* **RECORD EXCERPTS**
'''
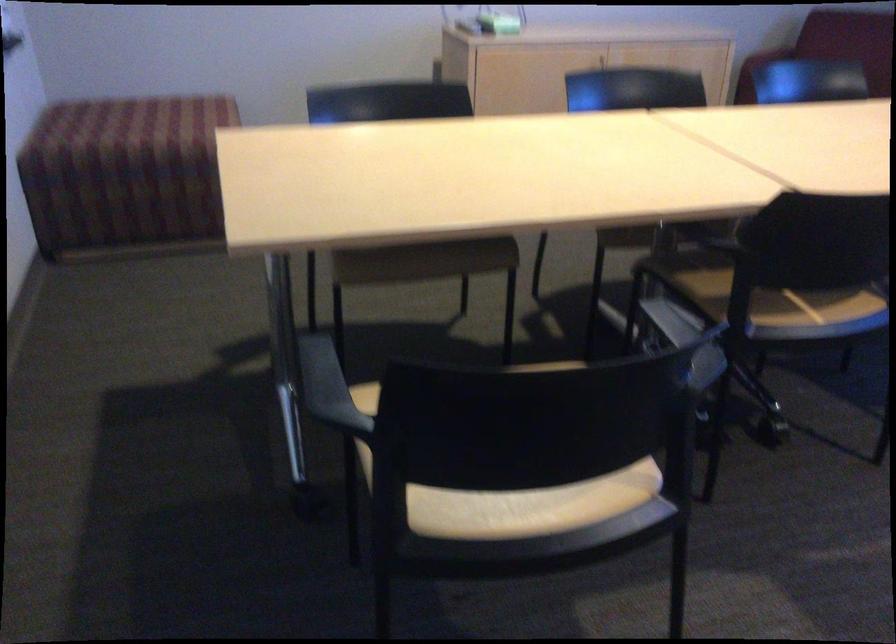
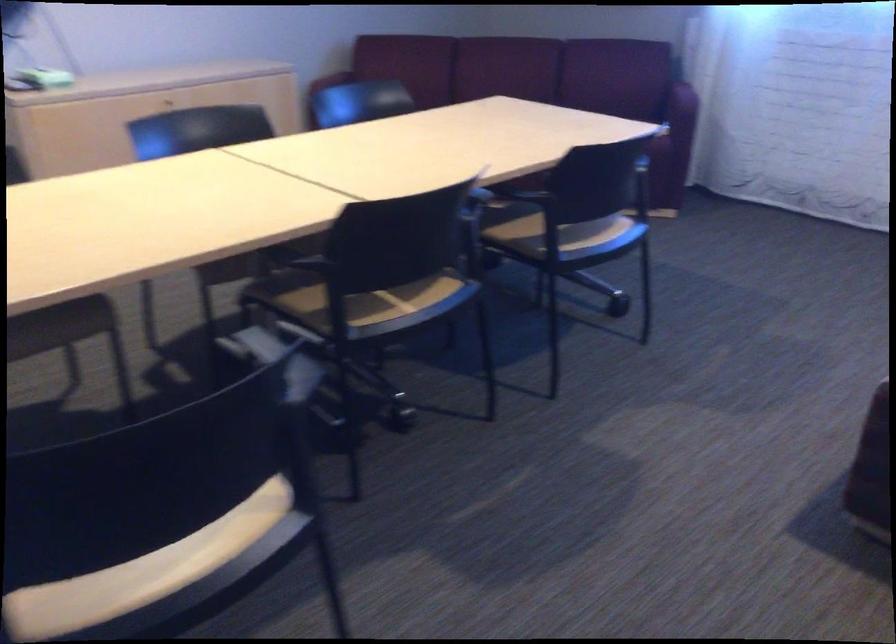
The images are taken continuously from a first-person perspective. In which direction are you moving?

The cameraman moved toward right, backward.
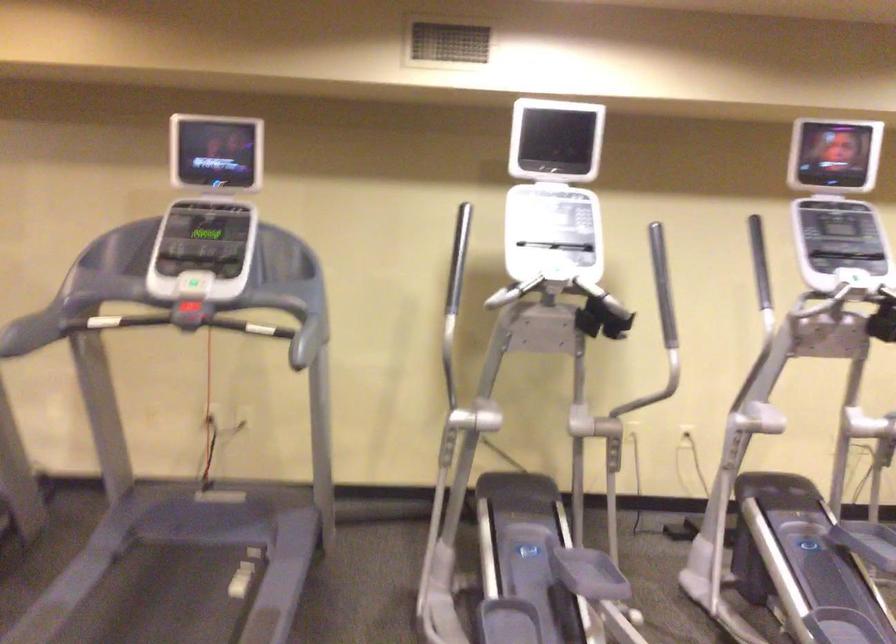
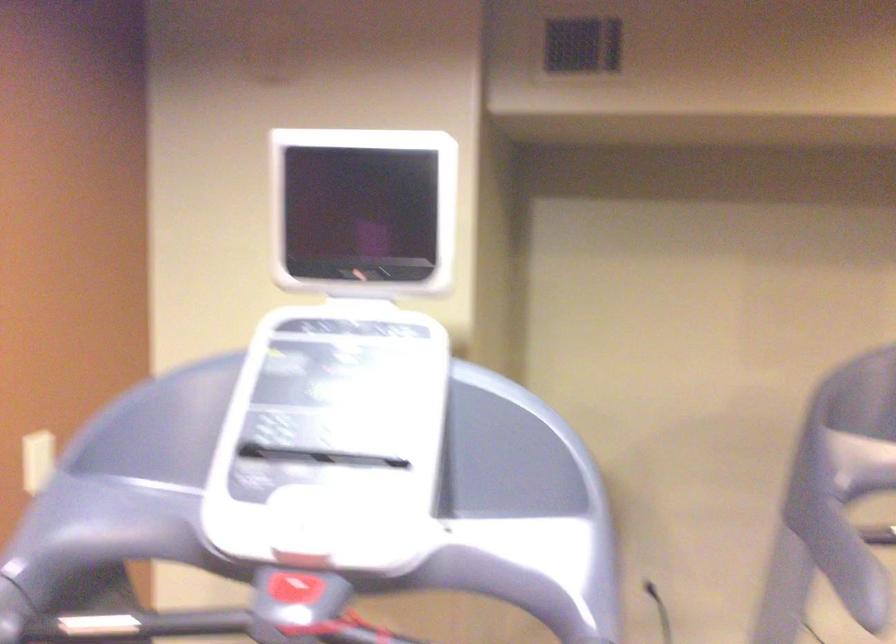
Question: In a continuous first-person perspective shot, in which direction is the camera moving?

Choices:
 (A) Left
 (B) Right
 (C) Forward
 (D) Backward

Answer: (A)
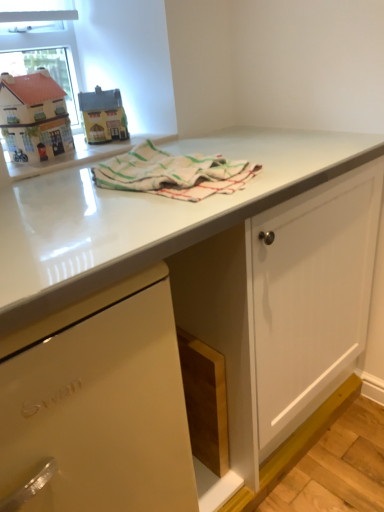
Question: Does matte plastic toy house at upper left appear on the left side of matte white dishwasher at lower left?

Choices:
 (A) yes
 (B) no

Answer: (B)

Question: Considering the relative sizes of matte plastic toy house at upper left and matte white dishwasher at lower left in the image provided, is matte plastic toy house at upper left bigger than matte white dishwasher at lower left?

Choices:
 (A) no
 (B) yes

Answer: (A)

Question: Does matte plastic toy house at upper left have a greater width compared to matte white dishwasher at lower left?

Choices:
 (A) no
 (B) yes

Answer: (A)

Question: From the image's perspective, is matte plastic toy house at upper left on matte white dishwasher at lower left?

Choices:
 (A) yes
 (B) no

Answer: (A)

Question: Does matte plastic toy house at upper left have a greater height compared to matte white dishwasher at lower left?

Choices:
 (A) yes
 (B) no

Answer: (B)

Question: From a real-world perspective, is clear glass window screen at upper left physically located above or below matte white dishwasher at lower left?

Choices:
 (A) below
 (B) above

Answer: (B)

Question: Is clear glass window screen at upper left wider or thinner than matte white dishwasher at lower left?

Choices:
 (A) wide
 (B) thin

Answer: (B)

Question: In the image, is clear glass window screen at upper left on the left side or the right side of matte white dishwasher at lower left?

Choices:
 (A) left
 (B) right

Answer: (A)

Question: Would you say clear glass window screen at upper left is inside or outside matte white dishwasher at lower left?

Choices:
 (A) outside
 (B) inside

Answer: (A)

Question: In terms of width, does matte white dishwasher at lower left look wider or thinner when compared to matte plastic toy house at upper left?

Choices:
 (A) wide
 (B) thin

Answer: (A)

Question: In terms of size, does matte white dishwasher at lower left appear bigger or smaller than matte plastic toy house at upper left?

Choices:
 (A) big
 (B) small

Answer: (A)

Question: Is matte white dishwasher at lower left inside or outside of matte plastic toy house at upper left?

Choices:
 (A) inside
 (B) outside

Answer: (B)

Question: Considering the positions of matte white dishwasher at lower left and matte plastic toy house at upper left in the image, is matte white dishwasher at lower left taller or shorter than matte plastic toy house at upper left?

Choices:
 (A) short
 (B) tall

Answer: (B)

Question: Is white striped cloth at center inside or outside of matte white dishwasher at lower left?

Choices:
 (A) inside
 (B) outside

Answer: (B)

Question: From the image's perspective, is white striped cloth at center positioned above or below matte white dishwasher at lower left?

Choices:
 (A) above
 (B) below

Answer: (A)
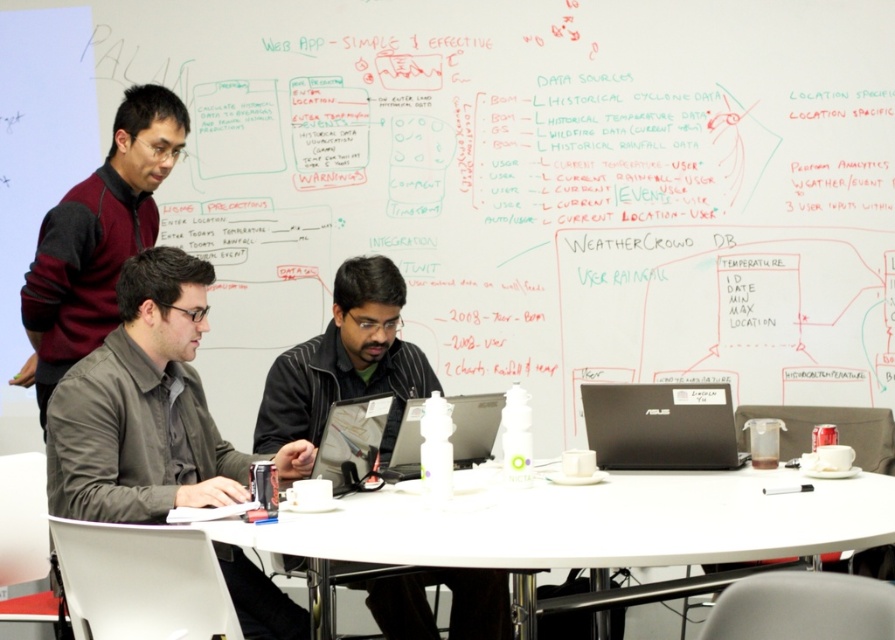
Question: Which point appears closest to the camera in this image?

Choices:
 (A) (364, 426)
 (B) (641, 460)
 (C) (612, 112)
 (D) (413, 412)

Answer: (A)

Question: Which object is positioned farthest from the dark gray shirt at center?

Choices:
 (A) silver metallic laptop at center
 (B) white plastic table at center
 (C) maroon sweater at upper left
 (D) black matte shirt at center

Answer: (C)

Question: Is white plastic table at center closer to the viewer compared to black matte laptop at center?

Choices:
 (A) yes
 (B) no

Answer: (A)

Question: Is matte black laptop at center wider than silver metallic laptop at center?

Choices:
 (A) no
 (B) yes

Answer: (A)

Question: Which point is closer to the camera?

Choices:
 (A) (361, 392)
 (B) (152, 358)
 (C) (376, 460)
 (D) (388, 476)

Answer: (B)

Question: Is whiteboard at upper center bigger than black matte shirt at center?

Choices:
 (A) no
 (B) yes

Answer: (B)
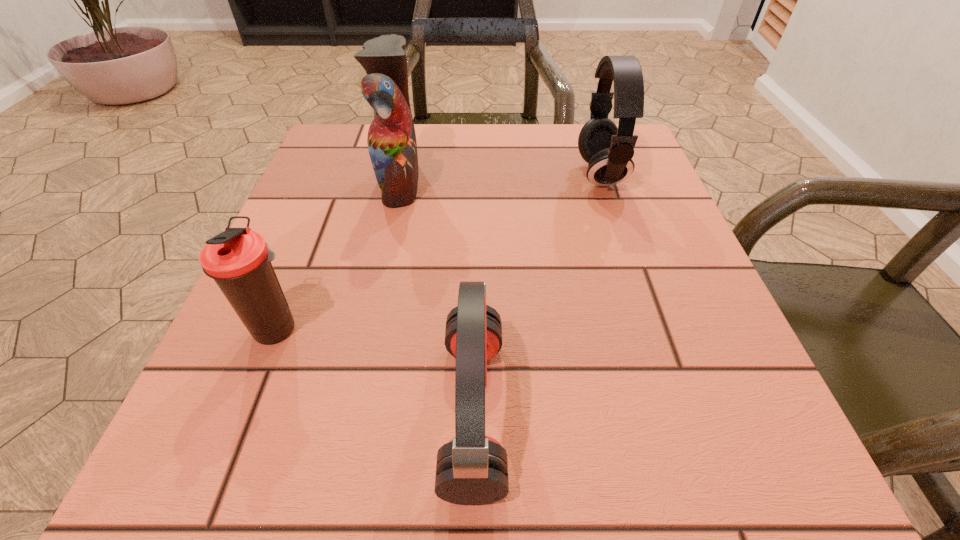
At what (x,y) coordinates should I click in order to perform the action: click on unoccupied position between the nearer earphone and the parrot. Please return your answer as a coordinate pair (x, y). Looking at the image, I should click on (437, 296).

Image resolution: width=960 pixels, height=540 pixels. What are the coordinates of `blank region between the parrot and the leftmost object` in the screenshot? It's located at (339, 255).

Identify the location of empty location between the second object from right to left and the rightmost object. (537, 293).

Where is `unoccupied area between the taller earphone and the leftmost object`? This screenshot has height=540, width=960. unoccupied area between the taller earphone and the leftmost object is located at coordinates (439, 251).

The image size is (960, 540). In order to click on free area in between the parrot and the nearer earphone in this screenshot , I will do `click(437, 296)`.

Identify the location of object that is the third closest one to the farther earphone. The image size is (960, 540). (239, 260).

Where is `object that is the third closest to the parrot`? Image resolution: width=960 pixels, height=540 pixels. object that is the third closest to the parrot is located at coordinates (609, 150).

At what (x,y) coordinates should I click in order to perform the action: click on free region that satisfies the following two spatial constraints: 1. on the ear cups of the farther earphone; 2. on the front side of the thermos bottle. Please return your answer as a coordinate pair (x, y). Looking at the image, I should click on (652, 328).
'''
Reproduce word for word the rows above, starting at the line that contains "Identify the location of object" and continuing through the last line of the rows, with both ends included.

Identify the location of object that is the third closest one to the farther earphone. The image size is (960, 540). (239, 260).

Where is `object that is the third closest to the parrot`? Image resolution: width=960 pixels, height=540 pixels. object that is the third closest to the parrot is located at coordinates (609, 150).

At what (x,y) coordinates should I click in order to perform the action: click on free region that satisfies the following two spatial constraints: 1. on the ear cups of the farther earphone; 2. on the front side of the thermos bottle. Please return your answer as a coordinate pair (x, y). Looking at the image, I should click on (652, 328).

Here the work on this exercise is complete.